Exercise prompt - The response should repeat word for word every line below from the one with "RELAY pin IN2: 3V3 -> D6" to the one with "GPS2 pin TX: D5 -> D1", inclusive, and nothing else; leave pictures out.

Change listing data
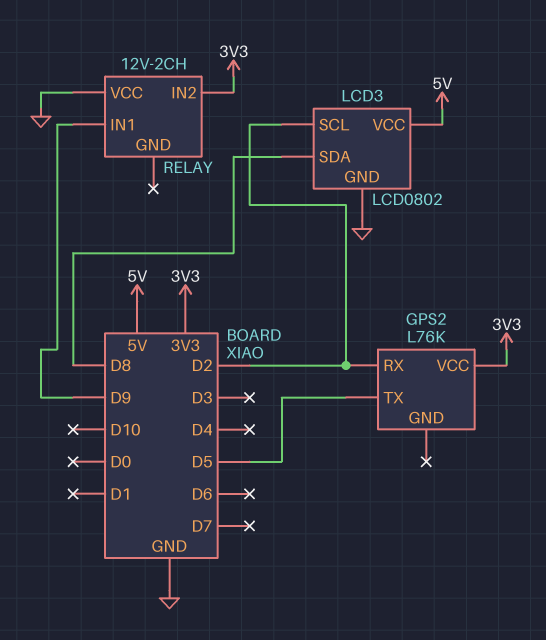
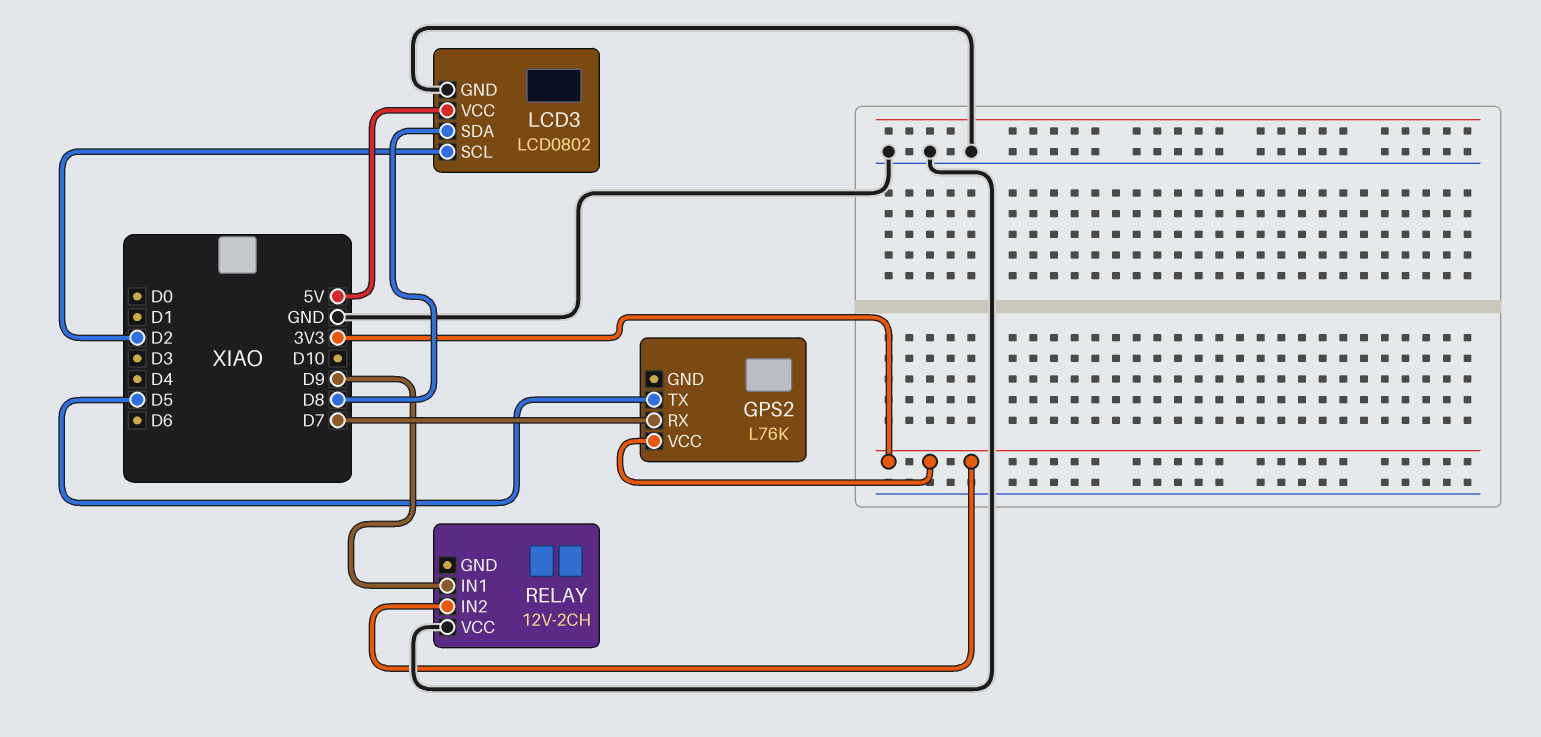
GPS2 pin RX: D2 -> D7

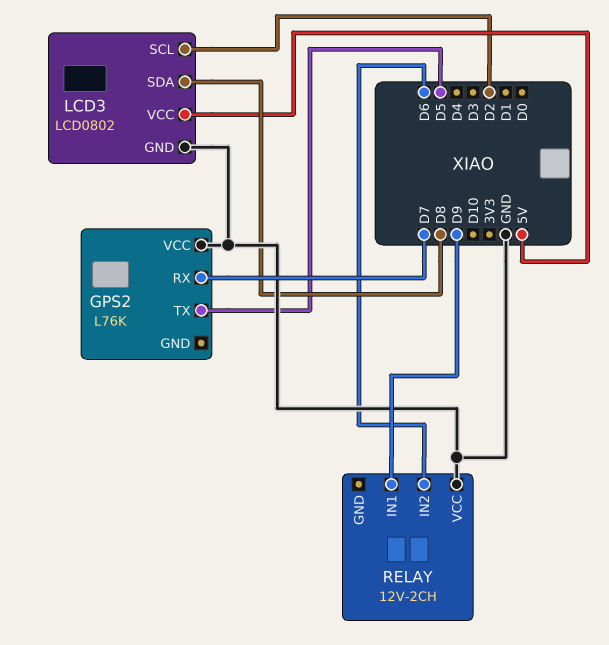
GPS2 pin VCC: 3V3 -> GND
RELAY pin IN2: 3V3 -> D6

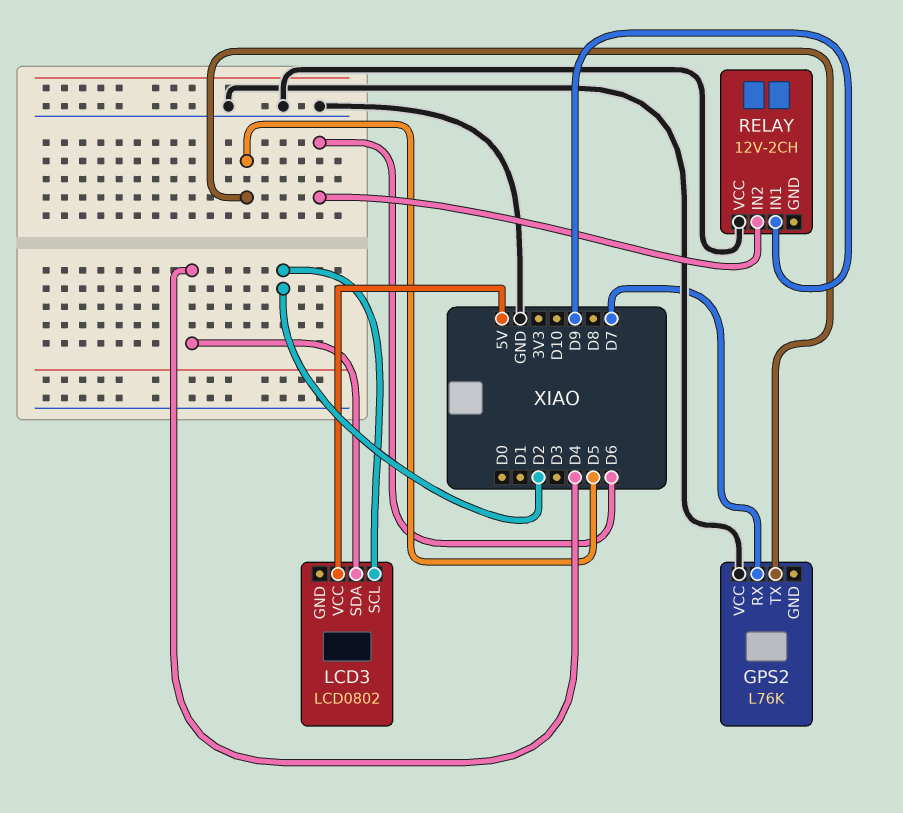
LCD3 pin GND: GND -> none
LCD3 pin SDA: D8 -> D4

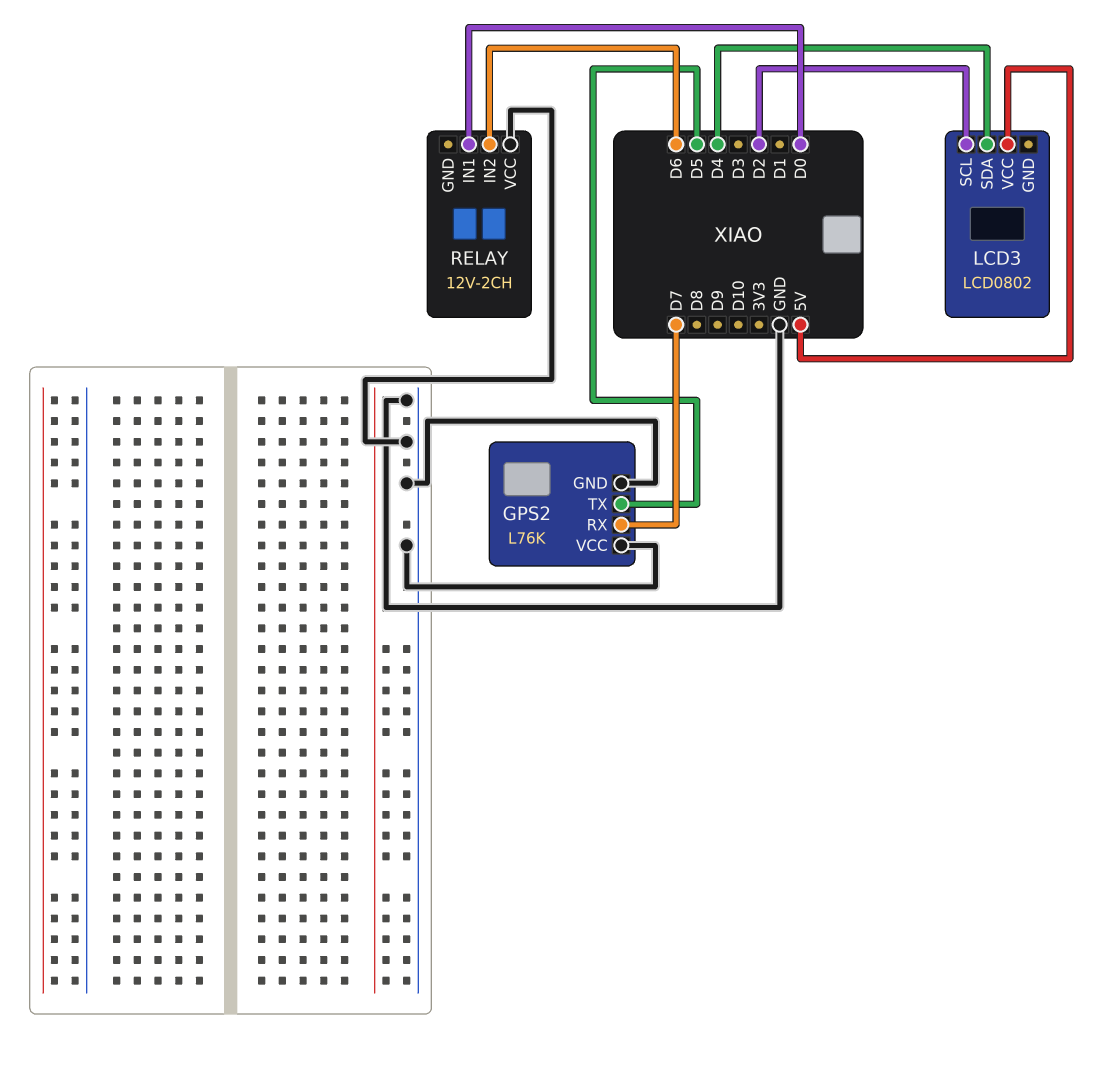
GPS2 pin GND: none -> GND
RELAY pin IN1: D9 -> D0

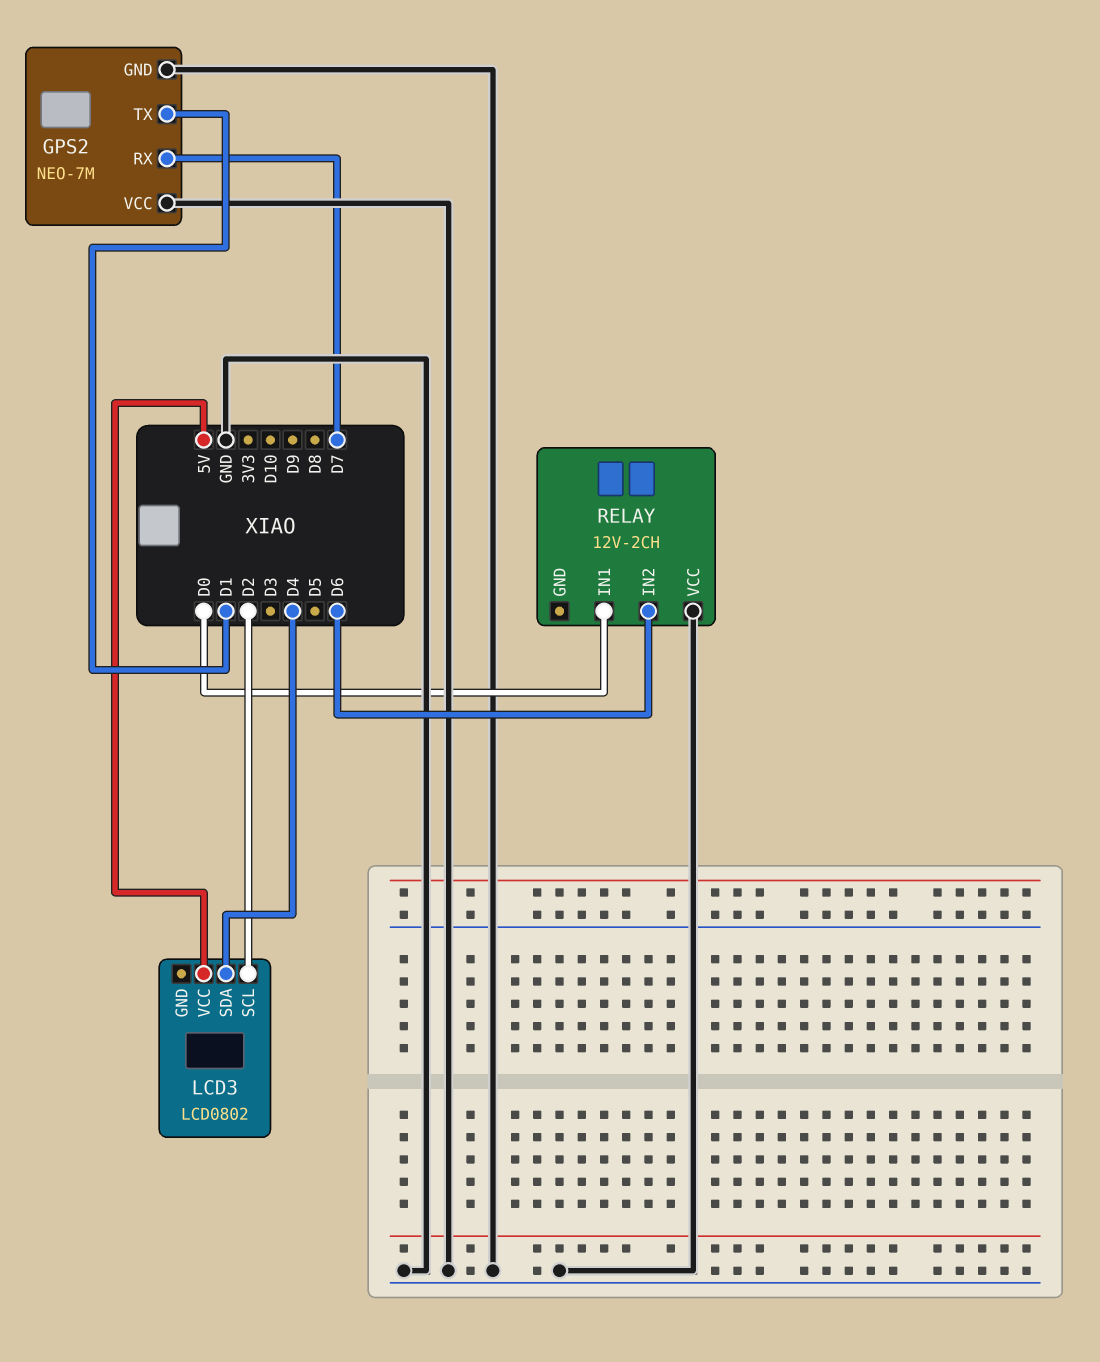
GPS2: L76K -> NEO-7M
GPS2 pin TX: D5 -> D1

---

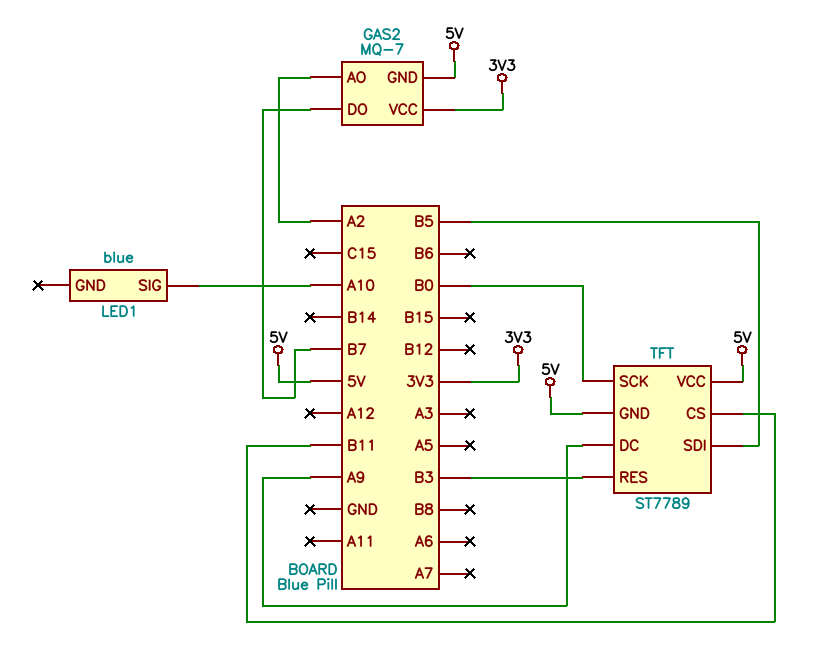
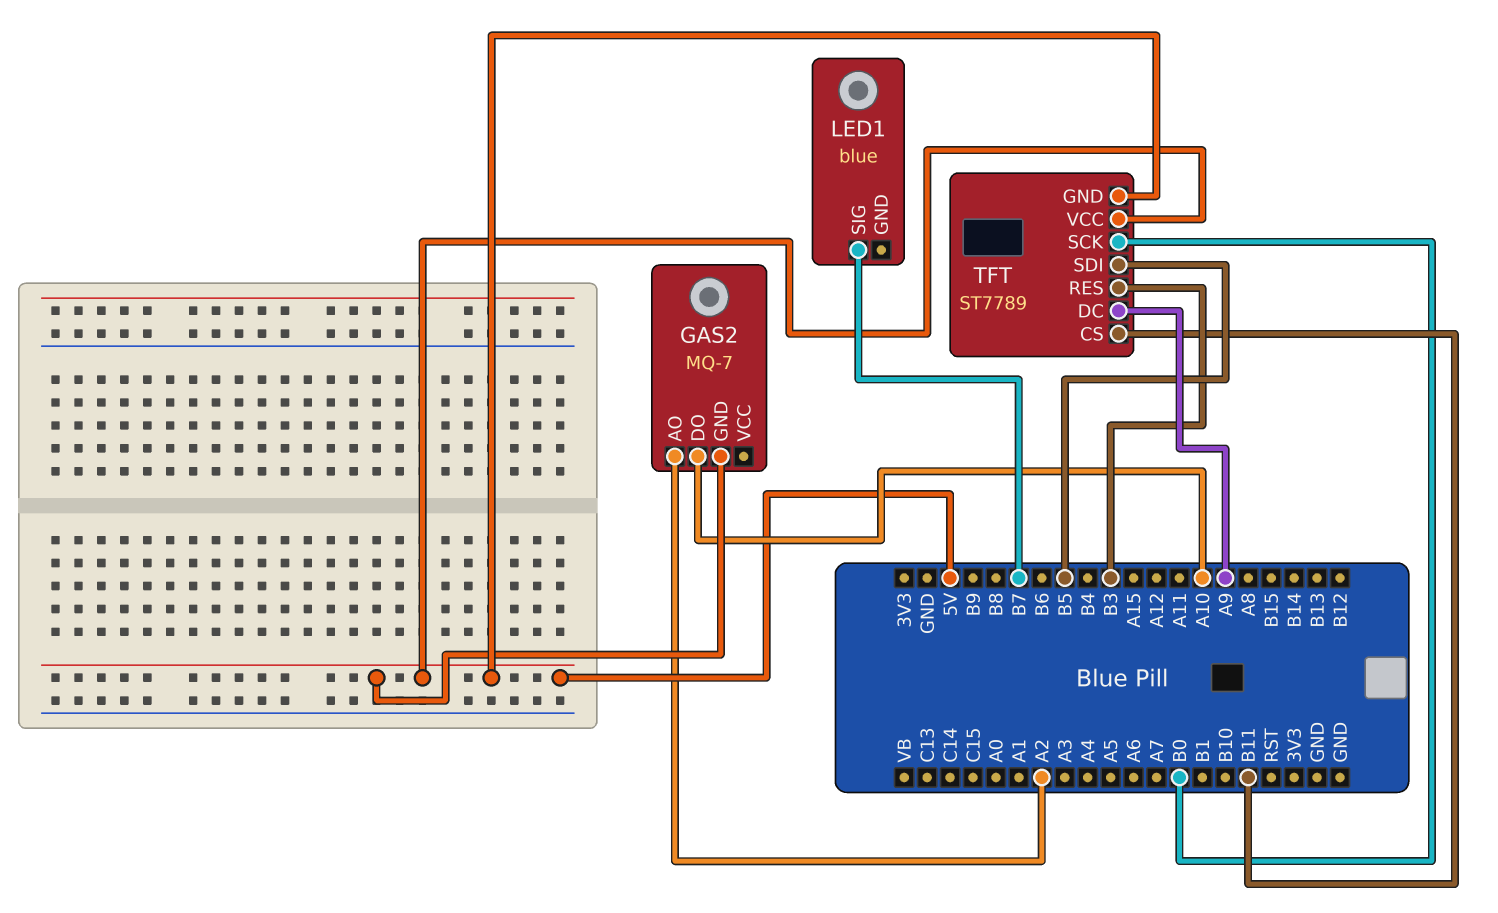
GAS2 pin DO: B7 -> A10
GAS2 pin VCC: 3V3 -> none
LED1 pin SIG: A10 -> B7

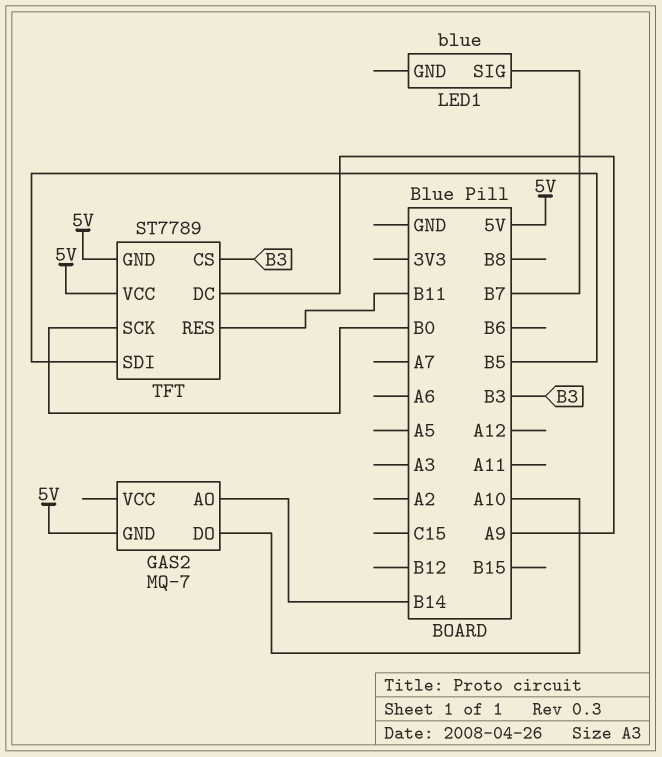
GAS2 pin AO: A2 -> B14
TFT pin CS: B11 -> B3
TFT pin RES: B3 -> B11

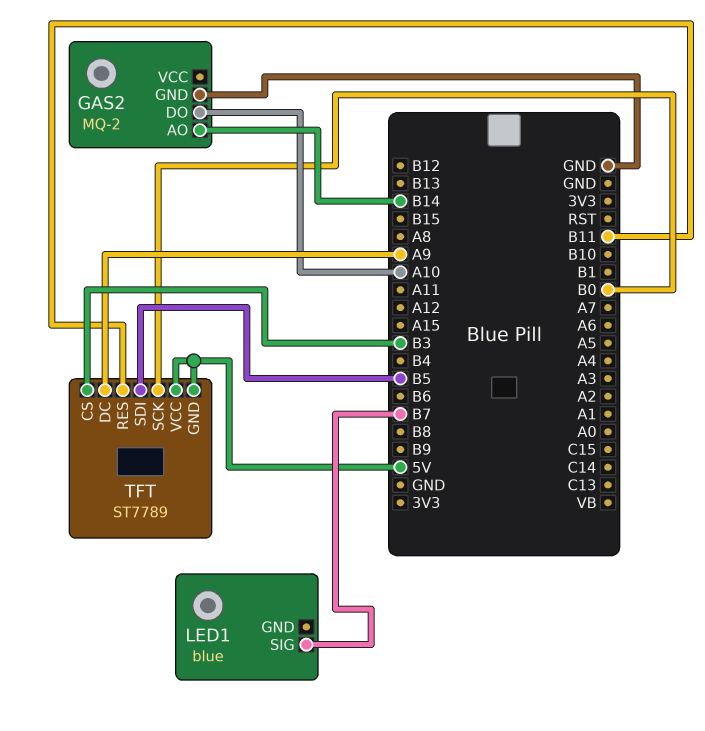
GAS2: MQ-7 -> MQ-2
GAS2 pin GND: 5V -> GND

Solution to the problem -
RELAY pin IN2: 3V3 -> D6

LCD3 pin GND: GND -> none
LCD3 pin SDA: D8 -> D4

GPS2 pin GND: none -> GND
RELAY pin IN1: D9 -> D0

GPS2: L76K -> NEO-7M
GPS2 pin TX: D5 -> D1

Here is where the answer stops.